PROBLEM REQUIREMENTS:
Each entry is to be transcribed exactly, with nothing added or dropped.

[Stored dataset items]

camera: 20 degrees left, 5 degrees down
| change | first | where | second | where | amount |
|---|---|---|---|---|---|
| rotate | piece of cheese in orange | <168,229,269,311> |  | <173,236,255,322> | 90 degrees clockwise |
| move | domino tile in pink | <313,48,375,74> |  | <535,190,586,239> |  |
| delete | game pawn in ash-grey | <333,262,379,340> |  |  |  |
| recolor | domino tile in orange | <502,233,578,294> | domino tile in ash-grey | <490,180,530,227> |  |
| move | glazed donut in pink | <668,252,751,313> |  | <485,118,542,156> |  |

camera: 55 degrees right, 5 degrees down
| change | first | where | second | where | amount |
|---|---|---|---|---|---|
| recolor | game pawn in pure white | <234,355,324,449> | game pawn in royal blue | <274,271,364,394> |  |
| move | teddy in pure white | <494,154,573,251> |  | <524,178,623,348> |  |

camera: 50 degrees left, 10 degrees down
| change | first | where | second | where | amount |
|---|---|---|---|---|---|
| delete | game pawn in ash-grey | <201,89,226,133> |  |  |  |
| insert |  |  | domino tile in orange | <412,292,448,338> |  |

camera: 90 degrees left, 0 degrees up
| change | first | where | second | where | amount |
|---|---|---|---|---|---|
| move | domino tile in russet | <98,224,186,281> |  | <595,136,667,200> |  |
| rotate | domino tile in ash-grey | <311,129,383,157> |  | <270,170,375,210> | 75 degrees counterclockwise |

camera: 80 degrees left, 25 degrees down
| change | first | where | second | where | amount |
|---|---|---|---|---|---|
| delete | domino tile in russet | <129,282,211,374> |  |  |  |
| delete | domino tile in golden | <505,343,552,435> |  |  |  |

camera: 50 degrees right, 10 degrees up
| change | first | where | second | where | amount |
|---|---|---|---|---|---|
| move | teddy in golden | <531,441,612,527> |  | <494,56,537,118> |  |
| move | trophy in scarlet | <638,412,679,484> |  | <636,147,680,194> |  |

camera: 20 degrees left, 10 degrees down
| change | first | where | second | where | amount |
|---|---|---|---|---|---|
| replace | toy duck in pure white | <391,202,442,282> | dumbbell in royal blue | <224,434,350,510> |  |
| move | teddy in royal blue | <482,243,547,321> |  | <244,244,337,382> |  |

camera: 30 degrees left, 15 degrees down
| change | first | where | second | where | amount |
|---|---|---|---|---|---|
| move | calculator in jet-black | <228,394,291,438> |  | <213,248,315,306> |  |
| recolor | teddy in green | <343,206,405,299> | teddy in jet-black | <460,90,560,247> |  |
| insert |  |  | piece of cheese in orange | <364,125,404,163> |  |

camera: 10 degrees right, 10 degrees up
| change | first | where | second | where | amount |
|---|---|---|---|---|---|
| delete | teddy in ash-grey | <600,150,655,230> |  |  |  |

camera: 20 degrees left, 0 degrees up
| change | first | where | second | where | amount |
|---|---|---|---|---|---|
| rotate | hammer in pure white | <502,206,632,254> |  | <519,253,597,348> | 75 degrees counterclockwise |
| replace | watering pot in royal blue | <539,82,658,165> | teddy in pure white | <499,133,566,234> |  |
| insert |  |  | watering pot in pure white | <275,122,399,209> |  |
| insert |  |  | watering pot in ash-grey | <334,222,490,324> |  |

EXERCISE RESPONSE:
camera: 20 degrees left, 5 degrees down
| change | first | where | second | where | amount |
|---|---|---|---|---|---|
| rotate | piece of cheese in orange | <168,229,269,311> |  | <173,236,255,322> | 90 degrees clockwise |
| move | domino tile in pink | <313,48,375,74> |  | <535,190,586,239> |  |
| delete | game pawn in ash-grey | <333,262,379,340> |  |  |  |
| recolor | domino tile in orange | <502,233,578,294> | domino tile in ash-grey | <490,180,530,227> |  |
| move | glazed donut in pink | <668,252,751,313> |  | <485,118,542,156> |  |

camera: 55 degrees right, 5 degrees down
| change | first | where | second | where | amount |
|---|---|---|---|---|---|
| recolor | game pawn in pure white | <234,355,324,449> | game pawn in royal blue | <274,271,364,394> |  |
| move | teddy in pure white | <494,154,573,251> |  | <524,178,623,348> |  |

camera: 50 degrees left, 10 degrees down
| change | first | where | second | where | amount |
|---|---|---|---|---|---|
| delete | game pawn in ash-grey | <201,89,226,133> |  |  |  |
| insert |  |  | domino tile in orange | <412,292,448,338> |  |

camera: 90 degrees left, 0 degrees up
| change | first | where | second | where | amount |
|---|---|---|---|---|---|
| move | domino tile in russet | <98,224,186,281> |  | <595,136,667,200> |  |
| rotate | domino tile in ash-grey | <311,129,383,157> |  | <270,170,375,210> | 75 degrees counterclockwise |

camera: 80 degrees left, 25 degrees down
| change | first | where | second | where | amount |
|---|---|---|---|---|---|
| delete | domino tile in russet | <129,282,211,374> |  |  |  |
| delete | domino tile in golden | <505,343,552,435> |  |  |  |

camera: 50 degrees right, 10 degrees up
| change | first | where | second | where | amount |
|---|---|---|---|---|---|
| move | teddy in golden | <531,441,612,527> |  | <494,56,537,118> |  |
| move | trophy in scarlet | <638,412,679,484> |  | <636,147,680,194> |  |

camera: 20 degrees left, 10 degrees down
| change | first | where | second | where | amount |
|---|---|---|---|---|---|
| replace | toy duck in pure white | <391,202,442,282> | dumbbell in royal blue | <224,434,350,510> |  |
| move | teddy in royal blue | <482,243,547,321> |  | <244,244,337,382> |  |

camera: 30 degrees left, 15 degrees down
| change | first | where | second | where | amount |
|---|---|---|---|---|---|
| move | calculator in jet-black | <228,394,291,438> |  | <213,248,315,306> |  |
| recolor | teddy in green | <343,206,405,299> | teddy in jet-black | <460,90,560,247> |  |
| insert |  |  | piece of cheese in orange | <364,125,404,163> |  |

camera: 10 degrees right, 10 degrees up
| change | first | where | second | where | amount |
|---|---|---|---|---|---|
| delete | teddy in ash-grey | <600,150,655,230> |  |  |  |

camera: 20 degrees left, 0 degrees up
| change | first | where | second | where | amount |
|---|---|---|---|---|---|
| rotate | hammer in pure white | <502,206,632,254> |  | <519,253,597,348> | 75 degrees counterclockwise |
| replace | watering pot in royal blue | <539,82,658,165> | teddy in pure white | <499,133,566,234> |  |
| insert |  |  | watering pot in pure white | <275,122,399,209> |  |
| insert |  |  | watering pot in ash-grey | <334,222,490,324> |  |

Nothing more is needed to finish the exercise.